EXTRACTED INFORMATION:
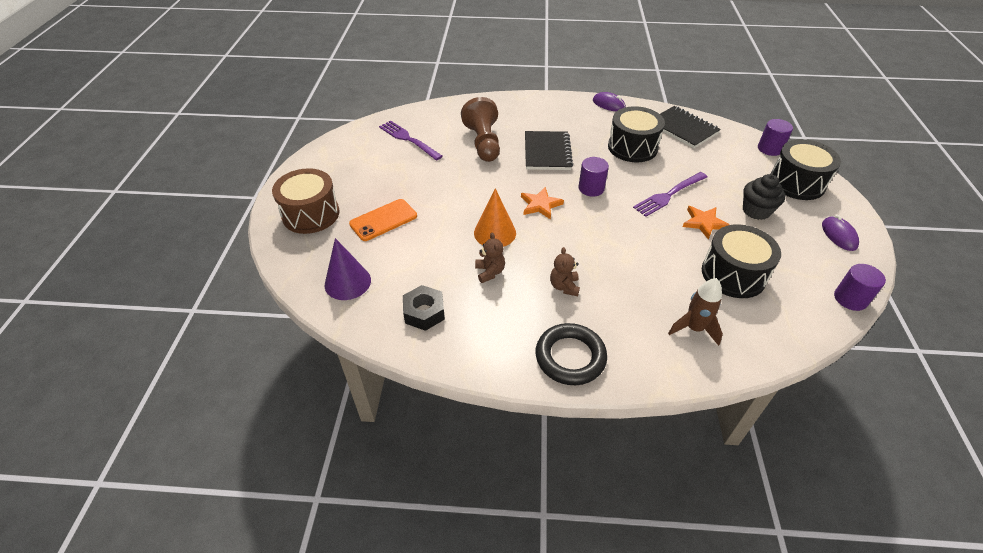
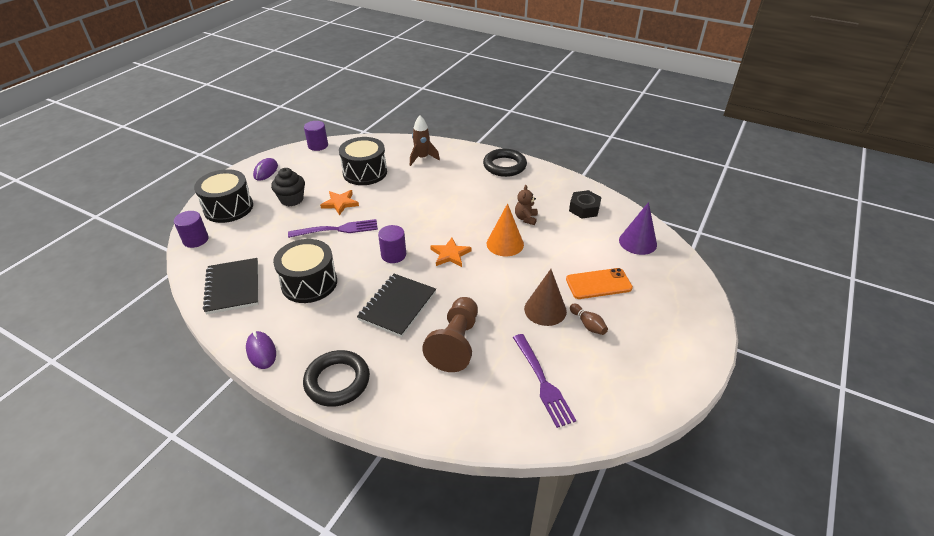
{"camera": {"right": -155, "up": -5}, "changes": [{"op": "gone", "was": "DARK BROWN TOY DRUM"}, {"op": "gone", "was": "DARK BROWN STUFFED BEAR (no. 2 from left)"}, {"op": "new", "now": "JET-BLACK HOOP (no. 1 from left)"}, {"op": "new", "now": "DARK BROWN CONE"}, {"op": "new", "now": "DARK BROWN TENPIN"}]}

==

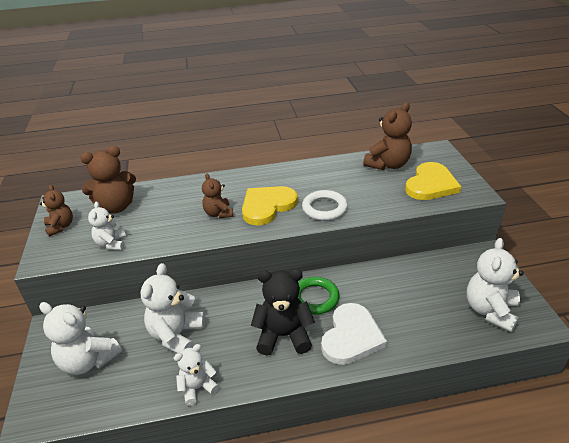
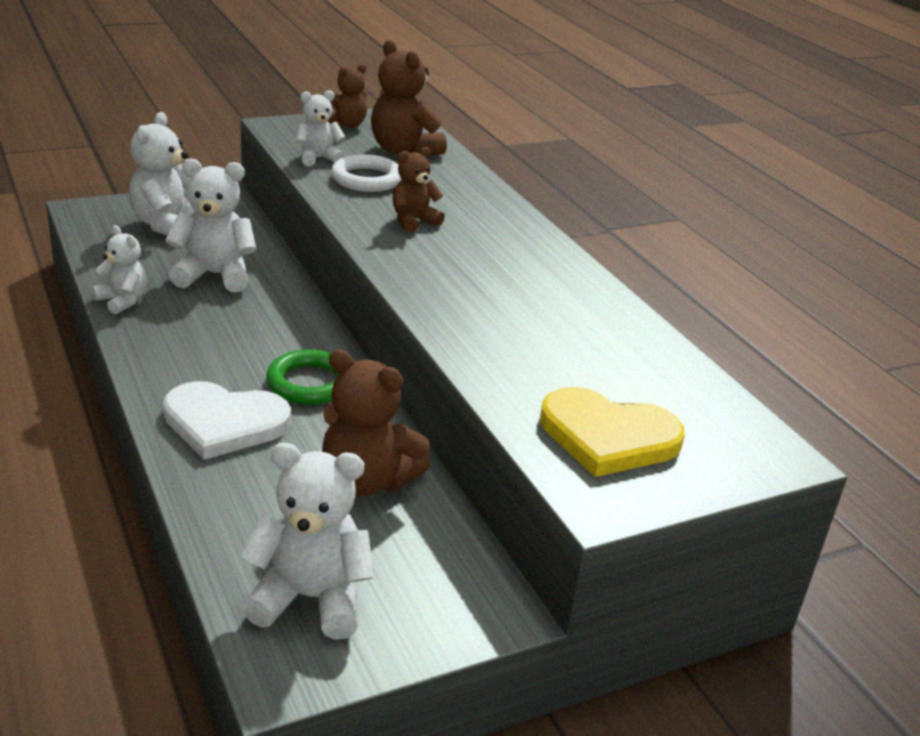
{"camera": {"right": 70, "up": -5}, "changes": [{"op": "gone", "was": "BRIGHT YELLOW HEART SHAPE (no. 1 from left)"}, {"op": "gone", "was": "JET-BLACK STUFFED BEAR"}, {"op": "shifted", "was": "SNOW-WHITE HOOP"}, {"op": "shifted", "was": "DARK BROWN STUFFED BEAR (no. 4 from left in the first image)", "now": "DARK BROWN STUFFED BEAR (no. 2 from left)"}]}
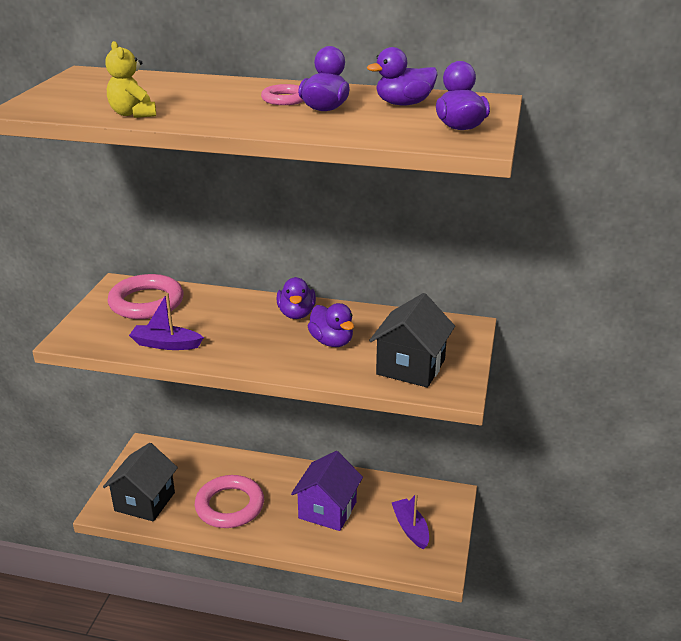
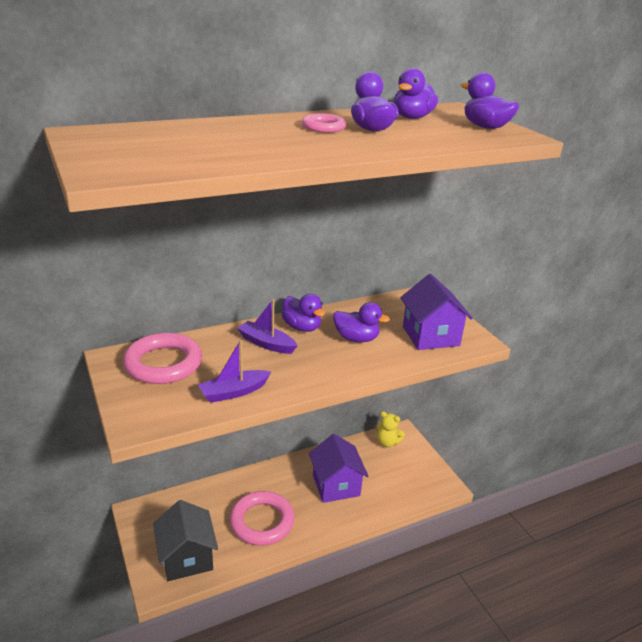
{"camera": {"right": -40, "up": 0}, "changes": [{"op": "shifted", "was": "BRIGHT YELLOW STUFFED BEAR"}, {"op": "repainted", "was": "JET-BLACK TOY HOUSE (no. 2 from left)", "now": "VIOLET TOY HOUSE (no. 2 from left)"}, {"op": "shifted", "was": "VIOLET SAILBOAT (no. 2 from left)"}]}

TASK TO CARRY OUT: Go back to the lines above and output, exactly as they stand, the ones from the line containing "YELLOW HEART SHAPE" to the line containing "SAILBOAT (no. 2". Leave all pictures behind.

SOLUTION FOR THIS PROBLEM:
{"camera": {"right": 70, "up": -5}, "changes": [{"op": "gone", "was": "BRIGHT YELLOW HEART SHAPE (no. 1 from left)"}, {"op": "gone", "was": "JET-BLACK STUFFED BEAR"}, {"op": "shifted", "was": "SNOW-WHITE HOOP"}, {"op": "shifted", "was": "DARK BROWN STUFFED BEAR (no. 4 from left in the first image)", "now": "DARK BROWN STUFFED BEAR (no. 2 from left)"}]}
{"camera": {"right": -40, "up": 0}, "changes": [{"op": "shifted", "was": "BRIGHT YELLOW STUFFED BEAR"}, {"op": "repainted", "was": "JET-BLACK TOY HOUSE (no. 2 from left)", "now": "VIOLET TOY HOUSE (no. 2 from left)"}, {"op": "shifted", "was": "VIOLET SAILBOAT (no. 2 from left)"}]}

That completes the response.